++++ Data under study

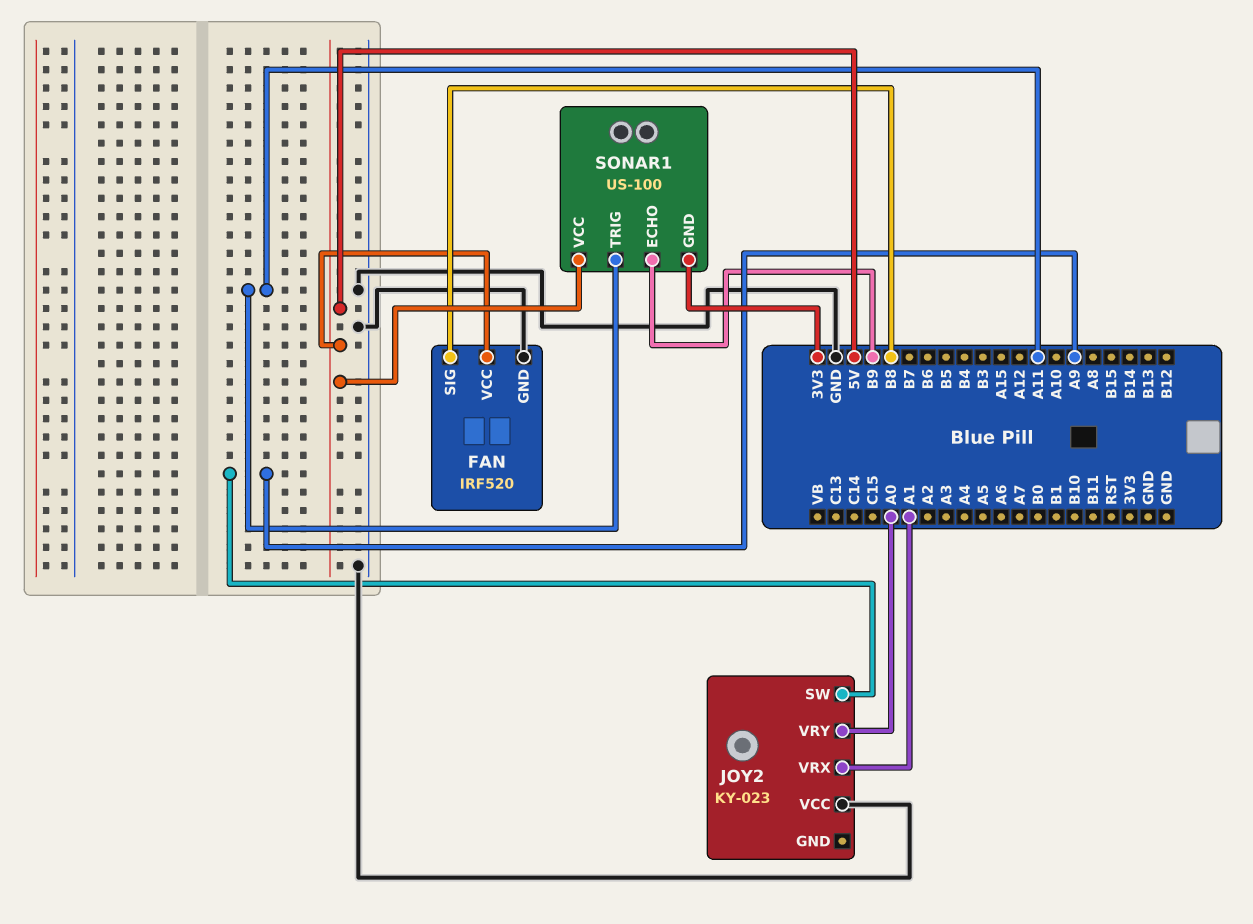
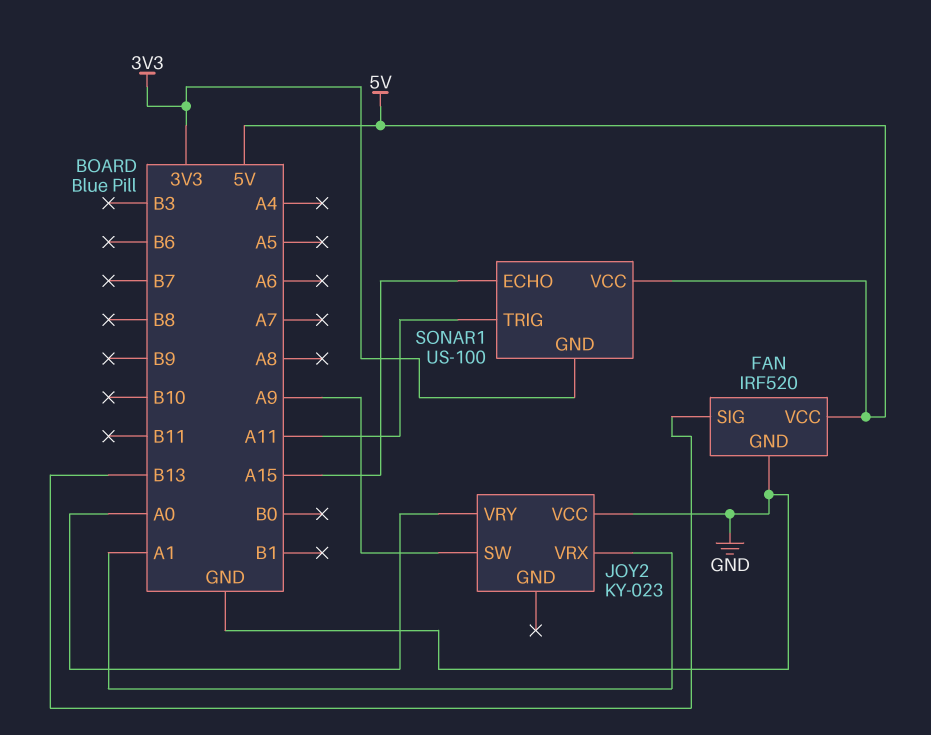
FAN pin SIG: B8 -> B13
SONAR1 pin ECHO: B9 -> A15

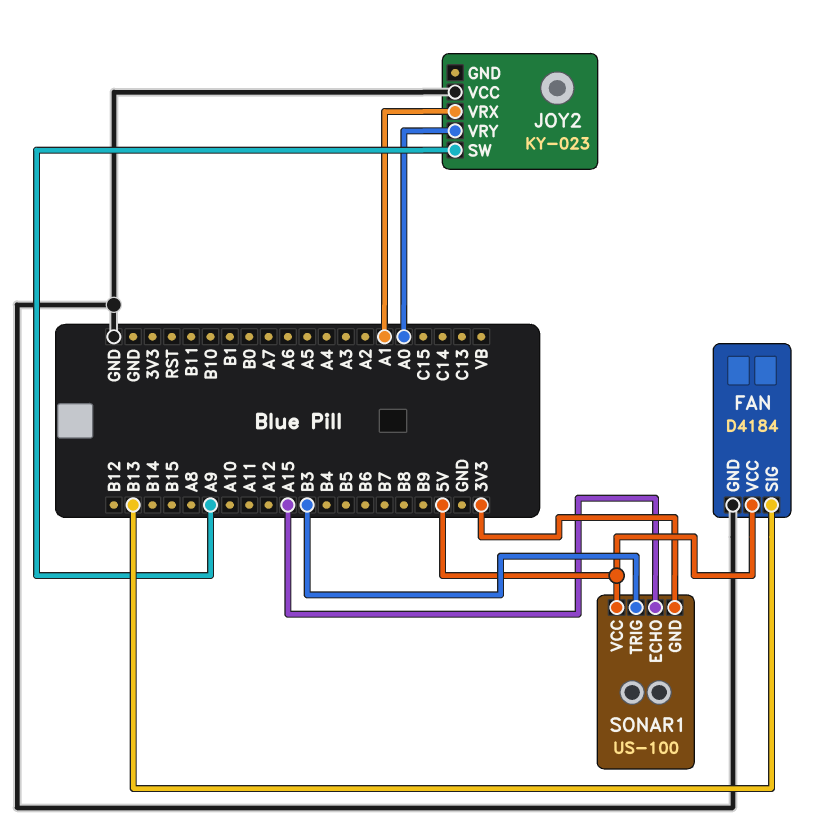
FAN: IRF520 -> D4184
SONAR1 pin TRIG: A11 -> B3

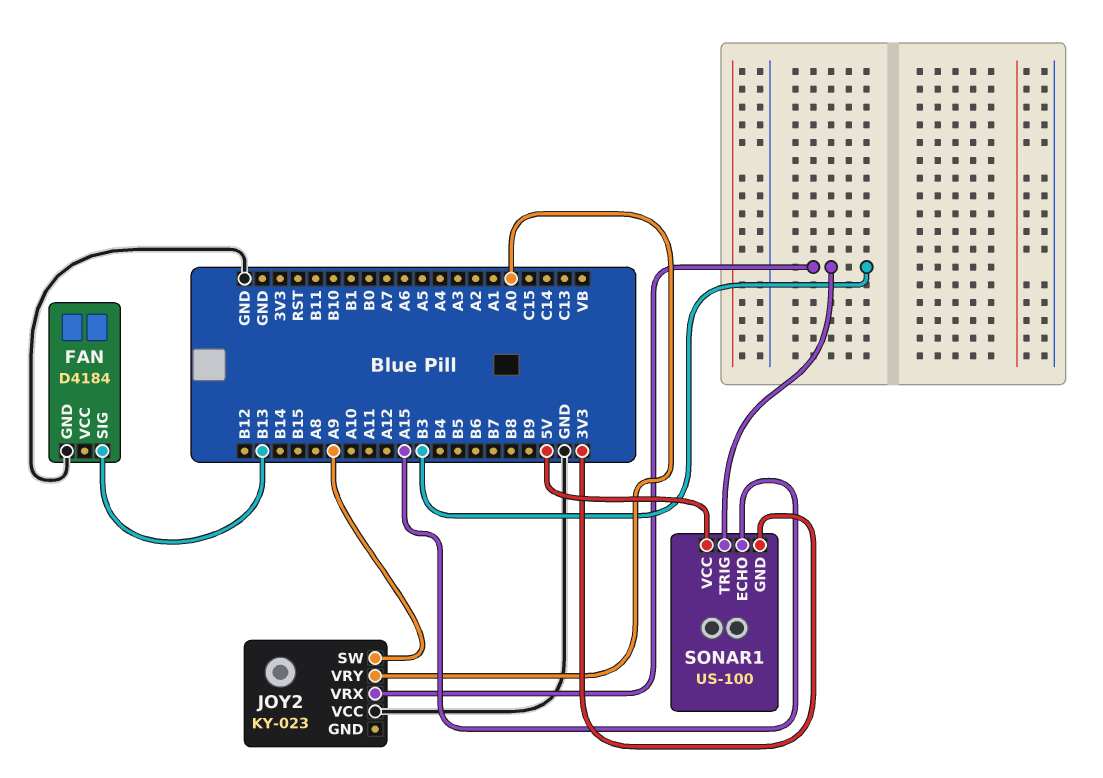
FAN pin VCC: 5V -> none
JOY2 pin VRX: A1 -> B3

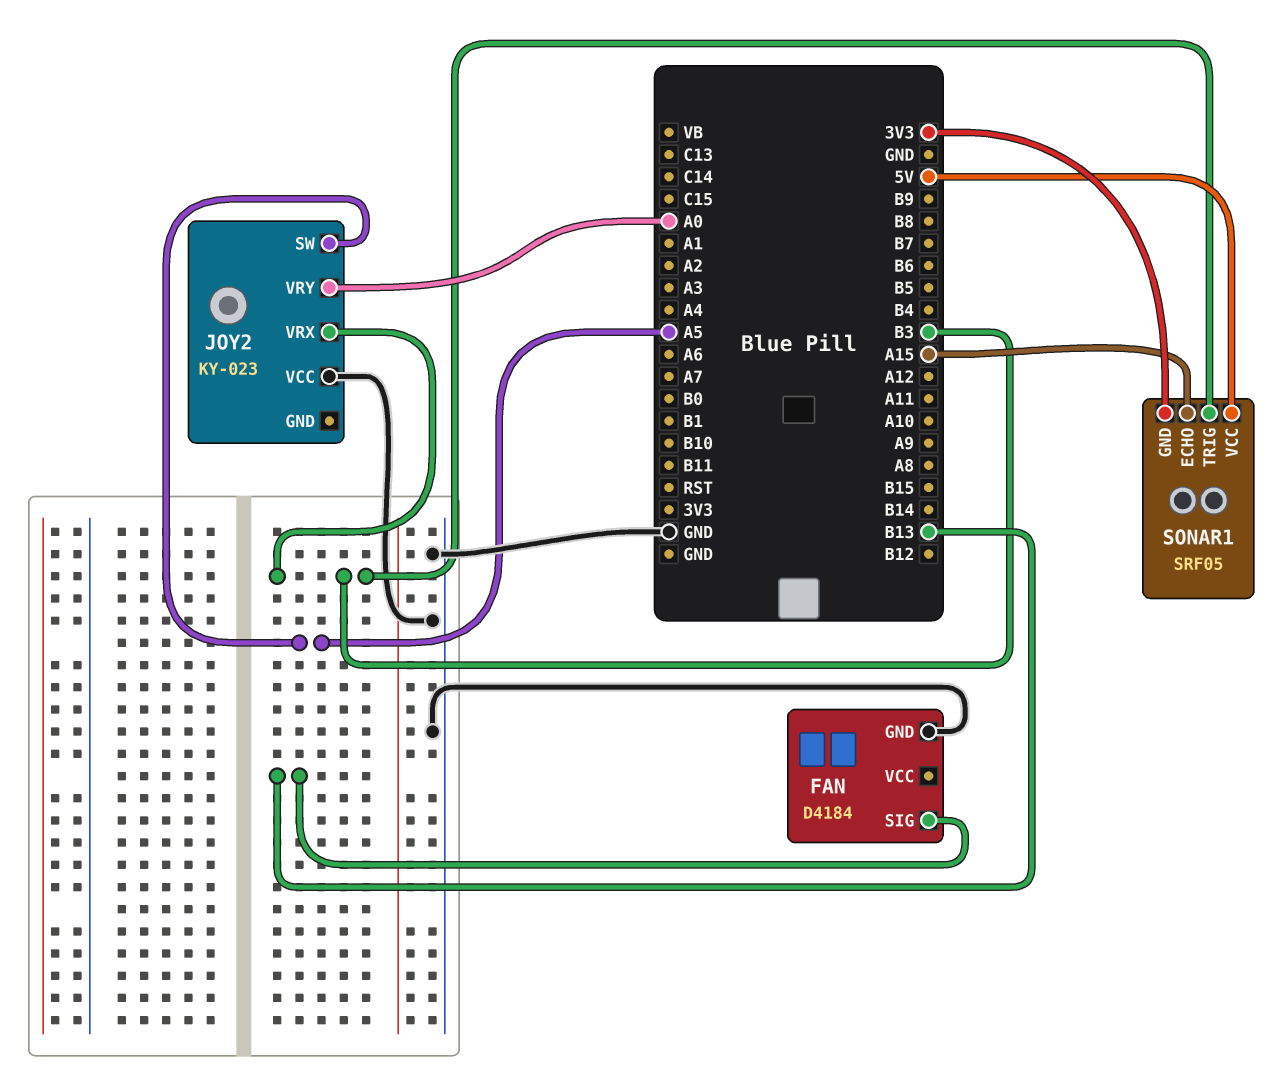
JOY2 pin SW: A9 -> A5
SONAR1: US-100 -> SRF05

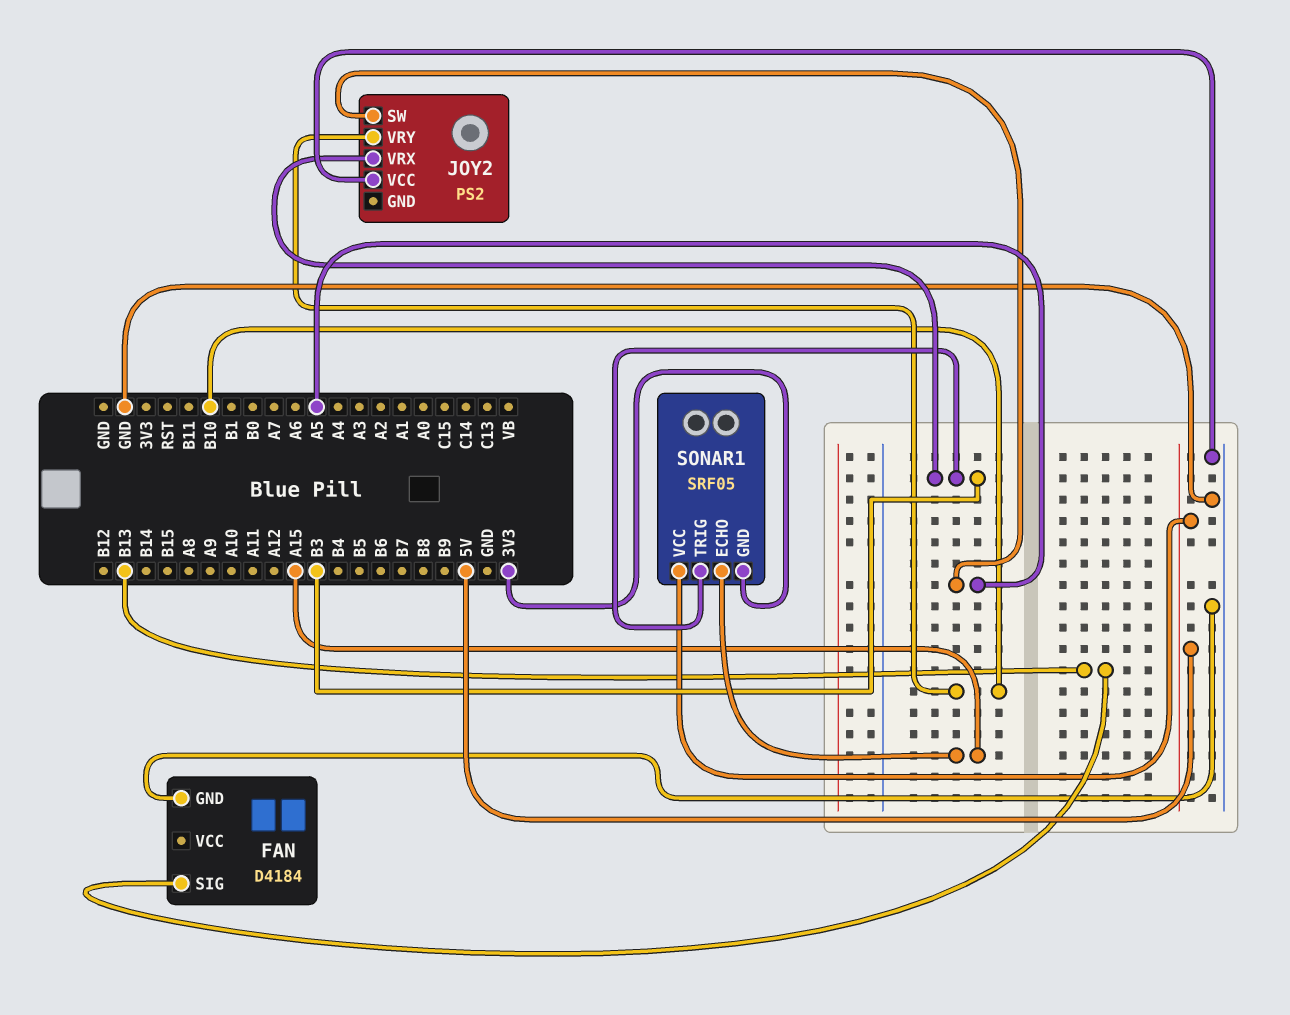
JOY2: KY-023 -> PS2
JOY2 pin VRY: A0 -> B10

++++++++

→ **Problem details**
Retype the lines exactly as they appear, beginning with the line that contains "JOY2 pin VRX: A1 -> B3" and ending with the final line of the entries, and omit the pictures.

→ **Response to the task**
JOY2 pin VRX: A1 -> B3

JOY2 pin SW: A9 -> A5
SONAR1: US-100 -> SRF05

JOY2: KY-023 -> PS2
JOY2 pin VRY: A0 -> B10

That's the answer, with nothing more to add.